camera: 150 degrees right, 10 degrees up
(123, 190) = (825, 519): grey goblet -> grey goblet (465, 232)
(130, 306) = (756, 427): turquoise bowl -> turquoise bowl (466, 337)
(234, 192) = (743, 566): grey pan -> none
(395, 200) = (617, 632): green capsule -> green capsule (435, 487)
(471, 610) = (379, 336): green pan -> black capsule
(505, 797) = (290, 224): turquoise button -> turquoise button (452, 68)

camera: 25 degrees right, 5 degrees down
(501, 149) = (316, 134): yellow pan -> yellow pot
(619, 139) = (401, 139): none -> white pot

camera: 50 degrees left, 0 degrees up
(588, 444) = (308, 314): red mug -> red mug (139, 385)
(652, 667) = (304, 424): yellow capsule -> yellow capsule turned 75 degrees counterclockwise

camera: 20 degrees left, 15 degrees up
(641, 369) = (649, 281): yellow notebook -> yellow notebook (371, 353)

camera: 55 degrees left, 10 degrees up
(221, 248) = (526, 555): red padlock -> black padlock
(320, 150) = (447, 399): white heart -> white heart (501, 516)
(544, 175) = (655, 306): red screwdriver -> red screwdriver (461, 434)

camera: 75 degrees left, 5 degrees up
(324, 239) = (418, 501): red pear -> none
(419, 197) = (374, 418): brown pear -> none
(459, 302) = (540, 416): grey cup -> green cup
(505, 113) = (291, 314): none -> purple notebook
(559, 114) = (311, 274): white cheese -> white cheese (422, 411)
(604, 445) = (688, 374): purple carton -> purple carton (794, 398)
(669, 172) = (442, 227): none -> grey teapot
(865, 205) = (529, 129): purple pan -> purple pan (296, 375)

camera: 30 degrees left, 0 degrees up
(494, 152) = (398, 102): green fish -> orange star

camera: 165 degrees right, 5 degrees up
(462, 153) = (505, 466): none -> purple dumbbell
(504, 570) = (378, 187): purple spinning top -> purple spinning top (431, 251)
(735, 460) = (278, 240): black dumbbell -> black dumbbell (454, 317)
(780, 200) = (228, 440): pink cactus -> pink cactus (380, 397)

### Instructions to follow
Among the lines of the data above, find those with the word "none" and show them.

### Answer to the problem
(234, 192) = (743, 566): grey pan -> none
(619, 139) = (401, 139): none -> white pot
(324, 239) = (418, 501): red pear -> none
(419, 197) = (374, 418): brown pear -> none
(505, 113) = (291, 314): none -> purple notebook
(669, 172) = (442, 227): none -> grey teapot
(462, 153) = (505, 466): none -> purple dumbbell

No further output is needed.